(Beginning of Given data)

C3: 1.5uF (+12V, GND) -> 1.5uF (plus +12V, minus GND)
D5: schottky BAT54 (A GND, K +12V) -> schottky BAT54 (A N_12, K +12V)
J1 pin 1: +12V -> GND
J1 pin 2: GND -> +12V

(End of Given data)
(Beginning of Given data)

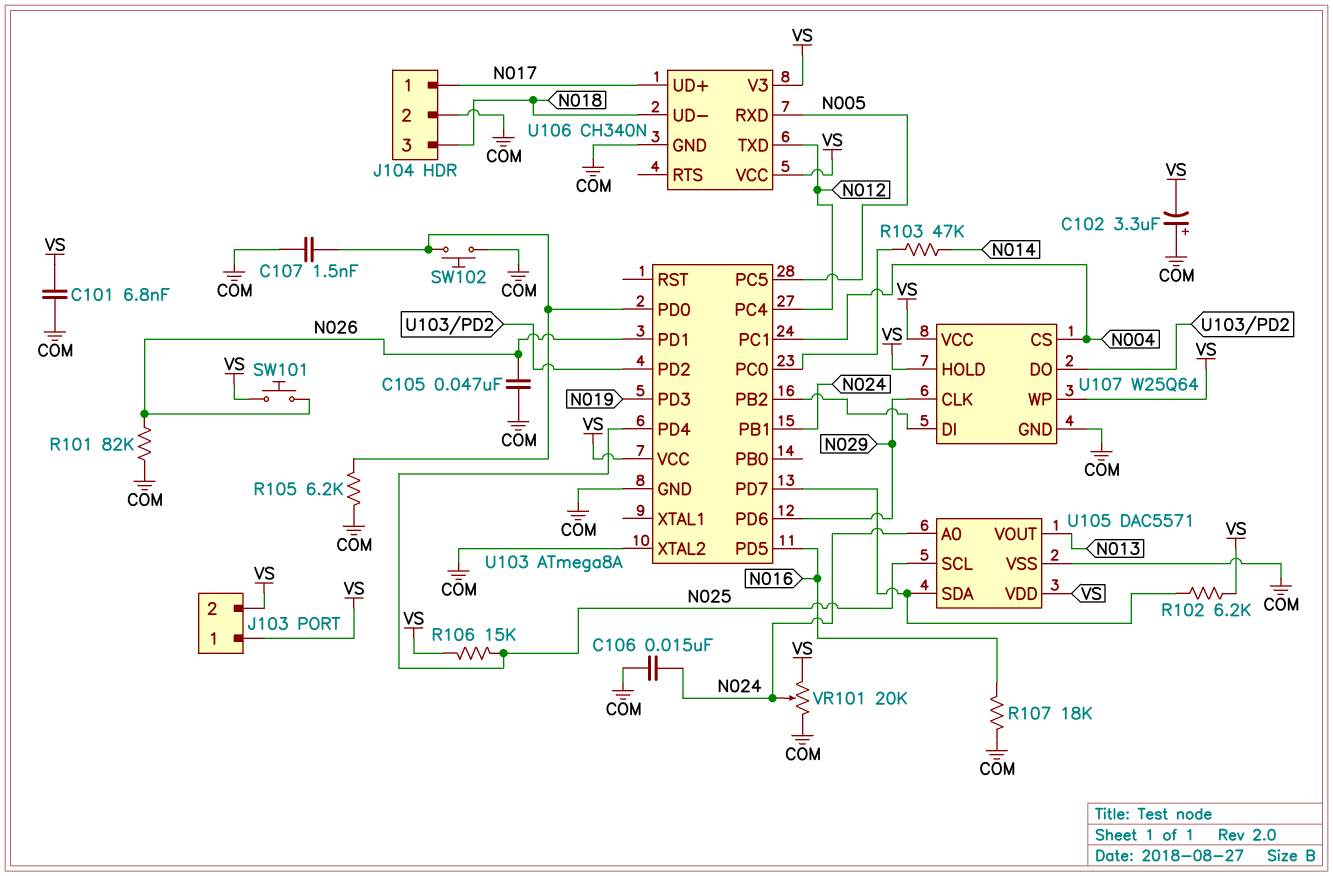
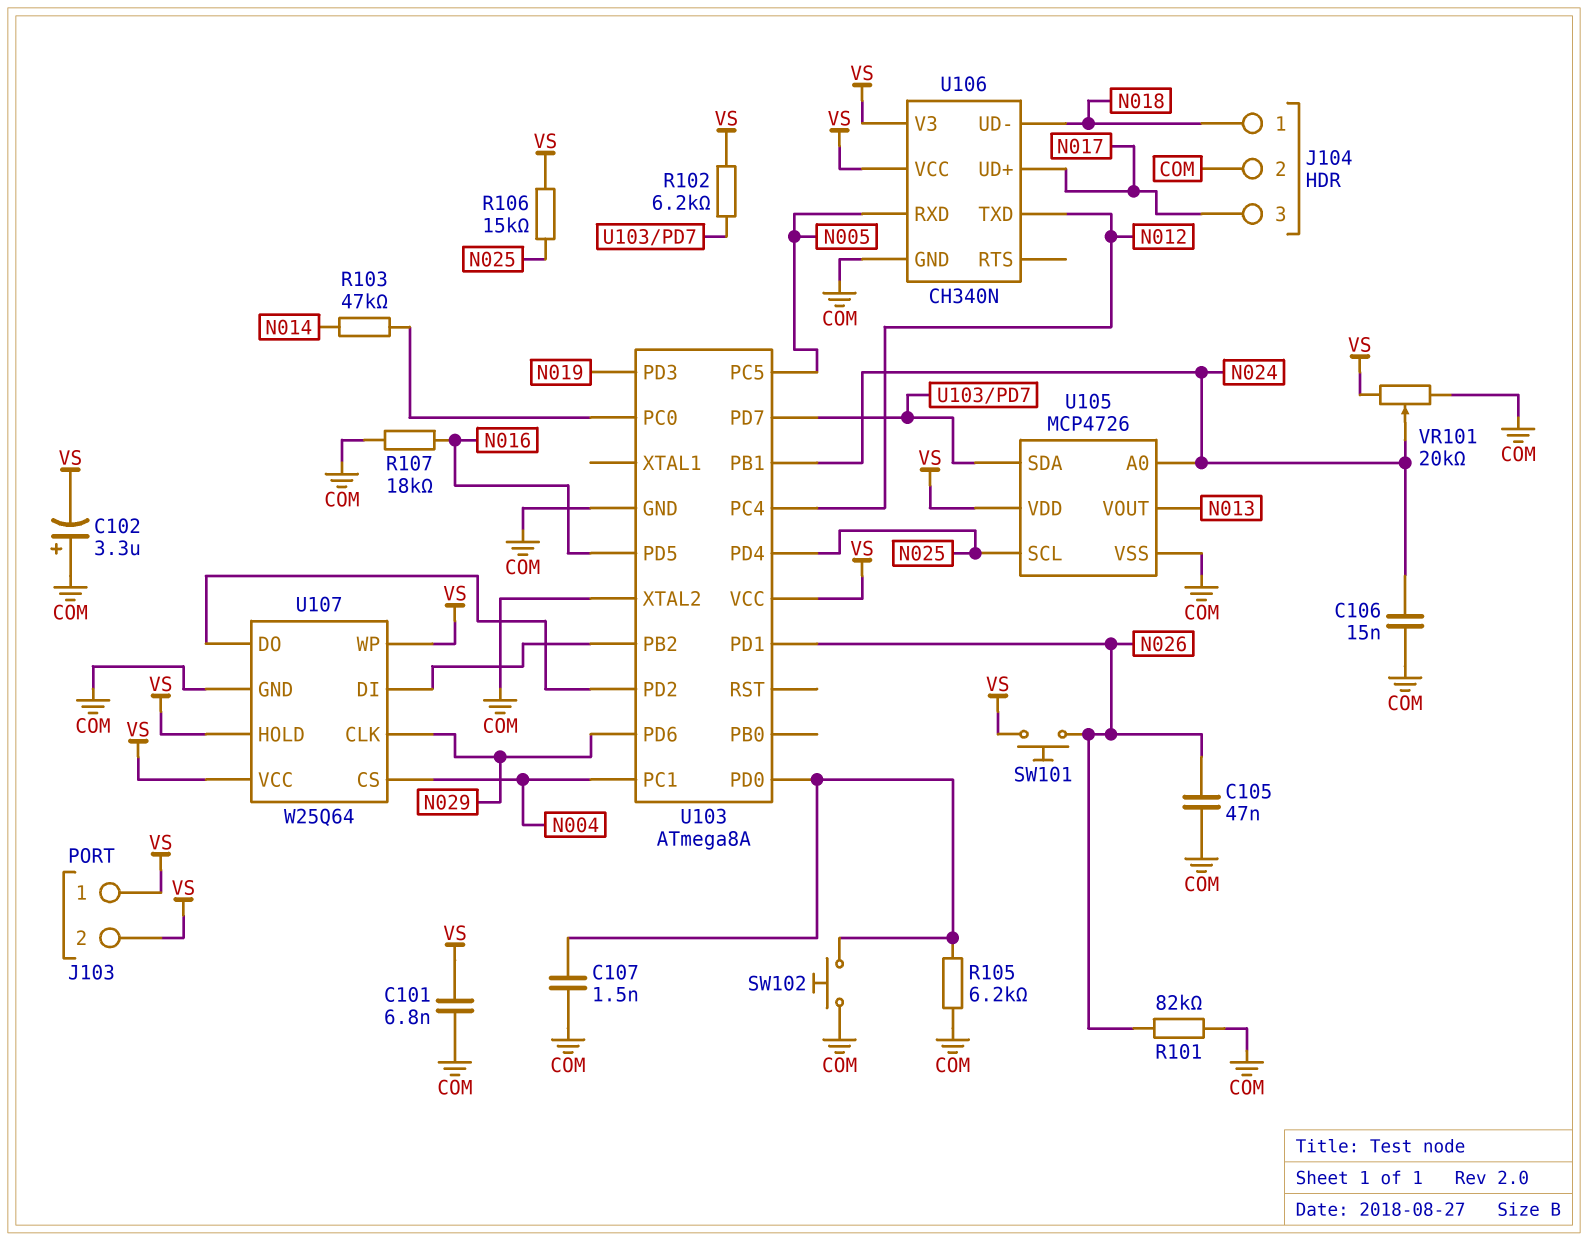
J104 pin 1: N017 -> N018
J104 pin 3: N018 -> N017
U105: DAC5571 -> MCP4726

(End of Given data)

Exactly the lines above from the one with "C3: 1.5uF (+12V, GND)" to the one with "J1 pin 2: GND -> +12V", both included, are to be quoted; leave the rest out.

# Solution for this problem
C3: 1.5uF (+12V, GND) -> 1.5uF (plus +12V, minus GND)
D5: schottky BAT54 (A GND, K +12V) -> schottky BAT54 (A N_12, K +12V)
J1 pin 1: +12V -> GND
J1 pin 2: GND -> +12V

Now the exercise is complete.